Problem statement
Each entry below must be written out exactly, with pictures left out.

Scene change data

"""

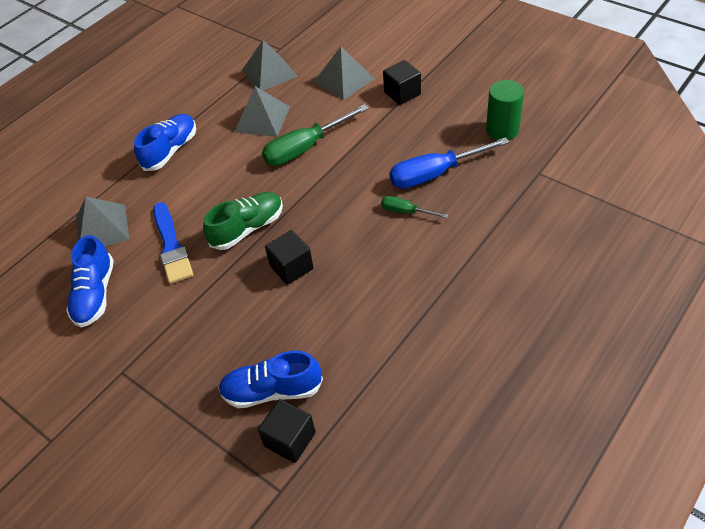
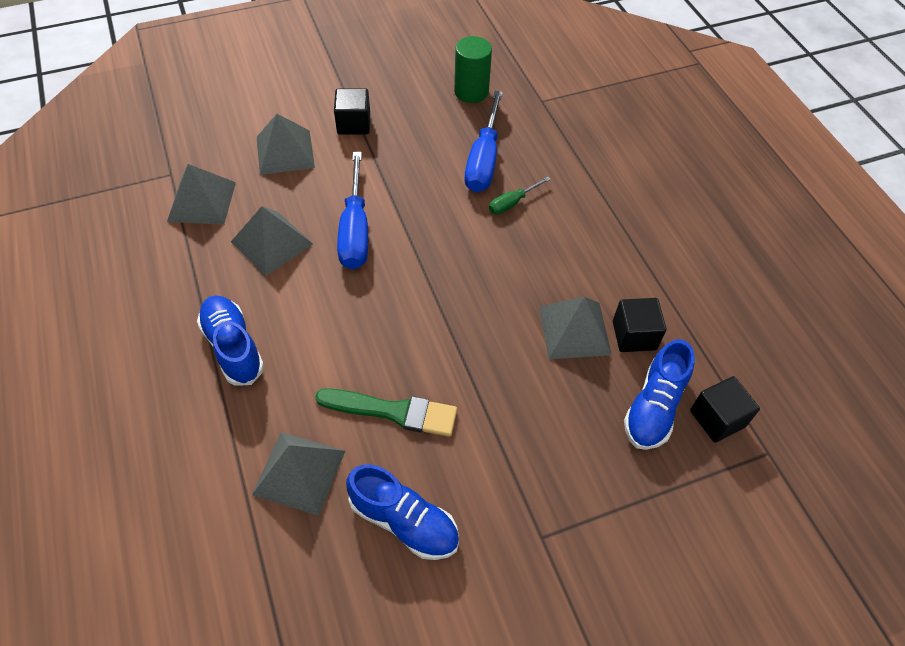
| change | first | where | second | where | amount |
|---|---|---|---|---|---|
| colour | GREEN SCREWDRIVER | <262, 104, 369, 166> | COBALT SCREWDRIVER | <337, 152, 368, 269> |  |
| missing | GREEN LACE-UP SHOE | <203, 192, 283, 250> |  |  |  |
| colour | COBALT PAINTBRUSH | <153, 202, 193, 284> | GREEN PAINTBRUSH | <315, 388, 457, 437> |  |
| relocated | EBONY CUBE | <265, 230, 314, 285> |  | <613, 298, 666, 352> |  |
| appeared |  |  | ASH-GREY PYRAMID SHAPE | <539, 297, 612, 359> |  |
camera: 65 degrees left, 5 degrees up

"""

Task response
| change | first | where | second | where | amount |
|---|---|---|---|---|---|
| colour | GREEN SCREWDRIVER | <262, 104, 369, 166> | COBALT SCREWDRIVER | <337, 152, 368, 269> |  |
| missing | GREEN LACE-UP SHOE | <203, 192, 283, 250> |  |  |  |
| colour | COBALT PAINTBRUSH | <153, 202, 193, 284> | GREEN PAINTBRUSH | <315, 388, 457, 437> |  |
| relocated | EBONY CUBE | <265, 230, 314, 285> |  | <613, 298, 666, 352> |  |
| appeared |  |  | ASH-GREY PYRAMID SHAPE | <539, 297, 612, 359> |  |
camera: 65 degrees left, 5 degrees up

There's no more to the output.